▸ **The records**:
______

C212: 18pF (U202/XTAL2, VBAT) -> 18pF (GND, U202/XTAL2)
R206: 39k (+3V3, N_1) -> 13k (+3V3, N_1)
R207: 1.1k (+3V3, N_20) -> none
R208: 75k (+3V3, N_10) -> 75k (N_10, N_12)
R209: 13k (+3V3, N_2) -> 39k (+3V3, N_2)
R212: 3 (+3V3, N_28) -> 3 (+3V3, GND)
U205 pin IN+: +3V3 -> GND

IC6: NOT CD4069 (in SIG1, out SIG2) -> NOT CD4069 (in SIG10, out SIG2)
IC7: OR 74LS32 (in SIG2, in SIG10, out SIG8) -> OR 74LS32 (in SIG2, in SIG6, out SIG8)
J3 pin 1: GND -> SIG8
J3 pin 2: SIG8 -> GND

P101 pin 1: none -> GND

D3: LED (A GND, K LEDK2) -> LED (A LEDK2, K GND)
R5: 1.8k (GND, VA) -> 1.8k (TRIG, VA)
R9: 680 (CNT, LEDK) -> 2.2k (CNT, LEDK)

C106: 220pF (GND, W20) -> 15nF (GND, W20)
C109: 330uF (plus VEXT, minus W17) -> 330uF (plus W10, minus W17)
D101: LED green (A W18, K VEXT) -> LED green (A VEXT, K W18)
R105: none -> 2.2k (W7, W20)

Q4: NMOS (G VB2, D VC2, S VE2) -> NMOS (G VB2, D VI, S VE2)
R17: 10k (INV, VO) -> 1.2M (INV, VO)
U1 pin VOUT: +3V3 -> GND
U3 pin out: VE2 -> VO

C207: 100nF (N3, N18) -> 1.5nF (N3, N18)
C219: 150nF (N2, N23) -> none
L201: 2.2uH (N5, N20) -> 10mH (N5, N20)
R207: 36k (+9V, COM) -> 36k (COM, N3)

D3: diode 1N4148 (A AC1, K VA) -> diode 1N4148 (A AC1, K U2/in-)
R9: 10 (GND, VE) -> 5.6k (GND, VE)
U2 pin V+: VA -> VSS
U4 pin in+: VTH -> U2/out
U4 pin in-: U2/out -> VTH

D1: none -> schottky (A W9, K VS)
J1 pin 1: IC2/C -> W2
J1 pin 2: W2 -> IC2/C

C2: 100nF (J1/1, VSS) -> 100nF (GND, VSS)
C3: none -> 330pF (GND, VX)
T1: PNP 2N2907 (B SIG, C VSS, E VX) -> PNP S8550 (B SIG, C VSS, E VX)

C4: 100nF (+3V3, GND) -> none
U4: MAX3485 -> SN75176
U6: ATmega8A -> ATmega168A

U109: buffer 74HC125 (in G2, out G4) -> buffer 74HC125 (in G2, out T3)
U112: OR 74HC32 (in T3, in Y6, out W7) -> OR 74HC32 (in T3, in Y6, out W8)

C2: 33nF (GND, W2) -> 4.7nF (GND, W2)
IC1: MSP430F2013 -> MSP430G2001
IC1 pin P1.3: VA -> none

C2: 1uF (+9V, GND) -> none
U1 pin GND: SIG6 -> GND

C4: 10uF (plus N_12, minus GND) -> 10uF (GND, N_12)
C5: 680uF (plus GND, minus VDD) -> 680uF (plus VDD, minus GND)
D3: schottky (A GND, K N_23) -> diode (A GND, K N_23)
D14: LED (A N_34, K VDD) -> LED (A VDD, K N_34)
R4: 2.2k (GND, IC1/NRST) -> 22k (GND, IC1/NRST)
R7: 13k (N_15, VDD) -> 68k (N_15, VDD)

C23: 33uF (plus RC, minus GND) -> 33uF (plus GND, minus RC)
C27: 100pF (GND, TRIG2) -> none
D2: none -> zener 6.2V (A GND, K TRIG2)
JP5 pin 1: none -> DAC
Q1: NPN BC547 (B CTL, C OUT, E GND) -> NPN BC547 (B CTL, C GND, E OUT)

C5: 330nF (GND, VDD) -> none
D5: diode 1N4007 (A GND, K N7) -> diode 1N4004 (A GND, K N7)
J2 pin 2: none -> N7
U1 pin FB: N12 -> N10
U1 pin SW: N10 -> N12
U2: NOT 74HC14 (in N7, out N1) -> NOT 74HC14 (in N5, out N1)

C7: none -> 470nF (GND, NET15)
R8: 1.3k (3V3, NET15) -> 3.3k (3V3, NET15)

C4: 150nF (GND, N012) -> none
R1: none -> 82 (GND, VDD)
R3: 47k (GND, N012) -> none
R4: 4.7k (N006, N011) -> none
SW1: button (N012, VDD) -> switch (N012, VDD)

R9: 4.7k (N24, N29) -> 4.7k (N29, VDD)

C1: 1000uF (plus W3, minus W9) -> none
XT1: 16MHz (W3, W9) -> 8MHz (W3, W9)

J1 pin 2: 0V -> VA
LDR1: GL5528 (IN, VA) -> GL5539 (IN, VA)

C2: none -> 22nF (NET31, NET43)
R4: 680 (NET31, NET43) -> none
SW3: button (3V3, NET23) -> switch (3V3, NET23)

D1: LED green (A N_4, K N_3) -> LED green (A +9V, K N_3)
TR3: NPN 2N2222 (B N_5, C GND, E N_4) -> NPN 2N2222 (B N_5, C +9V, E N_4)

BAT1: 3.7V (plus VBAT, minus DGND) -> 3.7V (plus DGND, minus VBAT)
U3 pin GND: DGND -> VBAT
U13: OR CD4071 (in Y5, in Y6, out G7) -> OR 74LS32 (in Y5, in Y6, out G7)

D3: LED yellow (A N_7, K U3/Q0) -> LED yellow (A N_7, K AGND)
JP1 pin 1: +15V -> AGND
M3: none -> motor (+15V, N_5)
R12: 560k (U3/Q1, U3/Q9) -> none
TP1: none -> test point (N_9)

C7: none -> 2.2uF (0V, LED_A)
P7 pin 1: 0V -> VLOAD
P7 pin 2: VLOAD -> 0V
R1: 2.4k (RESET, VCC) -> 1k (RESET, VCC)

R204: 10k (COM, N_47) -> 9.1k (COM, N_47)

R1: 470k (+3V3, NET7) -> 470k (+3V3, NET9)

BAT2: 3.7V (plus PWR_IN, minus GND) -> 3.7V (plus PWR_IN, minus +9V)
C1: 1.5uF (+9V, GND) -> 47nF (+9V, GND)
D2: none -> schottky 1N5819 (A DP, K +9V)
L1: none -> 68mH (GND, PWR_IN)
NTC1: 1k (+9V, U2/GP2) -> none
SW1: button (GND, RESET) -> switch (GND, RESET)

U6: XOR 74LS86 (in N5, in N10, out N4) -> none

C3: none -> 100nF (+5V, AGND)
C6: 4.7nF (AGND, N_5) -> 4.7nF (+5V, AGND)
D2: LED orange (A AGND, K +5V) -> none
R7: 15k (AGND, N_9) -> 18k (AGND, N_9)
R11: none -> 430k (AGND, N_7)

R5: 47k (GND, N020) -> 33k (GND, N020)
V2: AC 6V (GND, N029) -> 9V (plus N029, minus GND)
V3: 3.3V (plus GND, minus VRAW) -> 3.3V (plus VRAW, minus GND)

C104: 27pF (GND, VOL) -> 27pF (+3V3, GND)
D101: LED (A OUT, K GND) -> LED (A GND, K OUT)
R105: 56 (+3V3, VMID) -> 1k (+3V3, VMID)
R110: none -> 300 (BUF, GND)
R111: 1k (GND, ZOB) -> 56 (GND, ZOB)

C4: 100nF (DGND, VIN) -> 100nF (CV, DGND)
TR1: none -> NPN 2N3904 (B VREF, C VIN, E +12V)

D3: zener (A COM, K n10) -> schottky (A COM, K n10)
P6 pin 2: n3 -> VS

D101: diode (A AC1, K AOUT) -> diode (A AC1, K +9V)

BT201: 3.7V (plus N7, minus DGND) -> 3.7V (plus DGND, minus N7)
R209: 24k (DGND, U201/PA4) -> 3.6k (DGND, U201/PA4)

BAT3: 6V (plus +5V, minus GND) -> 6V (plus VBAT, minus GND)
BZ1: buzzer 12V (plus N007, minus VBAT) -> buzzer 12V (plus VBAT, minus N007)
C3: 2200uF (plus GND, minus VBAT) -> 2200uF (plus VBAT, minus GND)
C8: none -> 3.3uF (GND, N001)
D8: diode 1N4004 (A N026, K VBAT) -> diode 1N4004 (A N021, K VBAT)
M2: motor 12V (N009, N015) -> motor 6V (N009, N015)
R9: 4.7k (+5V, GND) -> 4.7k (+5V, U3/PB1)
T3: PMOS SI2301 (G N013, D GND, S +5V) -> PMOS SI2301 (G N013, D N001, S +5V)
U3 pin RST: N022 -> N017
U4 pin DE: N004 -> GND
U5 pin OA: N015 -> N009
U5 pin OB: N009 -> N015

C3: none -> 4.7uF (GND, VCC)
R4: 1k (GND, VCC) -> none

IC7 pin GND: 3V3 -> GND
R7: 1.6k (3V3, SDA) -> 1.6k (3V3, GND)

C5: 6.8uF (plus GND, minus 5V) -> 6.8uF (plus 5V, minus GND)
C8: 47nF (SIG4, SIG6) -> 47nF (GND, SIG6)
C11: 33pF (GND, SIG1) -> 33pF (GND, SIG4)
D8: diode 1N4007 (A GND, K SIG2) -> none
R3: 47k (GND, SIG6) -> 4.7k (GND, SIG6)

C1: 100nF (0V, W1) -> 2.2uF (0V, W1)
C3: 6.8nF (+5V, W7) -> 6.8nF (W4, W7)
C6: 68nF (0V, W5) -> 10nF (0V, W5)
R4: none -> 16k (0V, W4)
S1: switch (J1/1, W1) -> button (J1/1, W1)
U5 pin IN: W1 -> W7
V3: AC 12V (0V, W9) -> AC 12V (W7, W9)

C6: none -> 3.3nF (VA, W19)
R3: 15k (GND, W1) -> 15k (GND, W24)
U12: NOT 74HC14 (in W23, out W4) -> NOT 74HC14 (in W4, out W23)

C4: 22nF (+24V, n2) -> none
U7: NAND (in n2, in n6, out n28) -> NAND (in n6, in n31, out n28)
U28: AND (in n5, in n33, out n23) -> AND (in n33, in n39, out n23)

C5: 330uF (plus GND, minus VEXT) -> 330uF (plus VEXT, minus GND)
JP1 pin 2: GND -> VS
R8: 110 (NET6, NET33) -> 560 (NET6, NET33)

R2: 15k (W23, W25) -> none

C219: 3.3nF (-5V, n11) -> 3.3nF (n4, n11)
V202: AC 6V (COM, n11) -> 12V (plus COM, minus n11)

______

▸ **What you are asked to do**: Your answer must be the lines from the first line of the entries above through the line that contains "U205 pin IN+: +3V3 -> GND", written out exactly.

▸ **Your response**:
C212: 18pF (U202/XTAL2, VBAT) -> 18pF (GND, U202/XTAL2)
R206: 39k (+3V3, N_1) -> 13k (+3V3, N_1)
R207: 1.1k (+3V3, N_20) -> none
R208: 75k (+3V3, N_10) -> 75k (N_10, N_12)
R209: 13k (+3V3, N_2) -> 39k (+3V3, N_2)
R212: 3 (+3V3, N_28) -> 3 (+3V3, GND)
U205 pin IN+: +3V3 -> GND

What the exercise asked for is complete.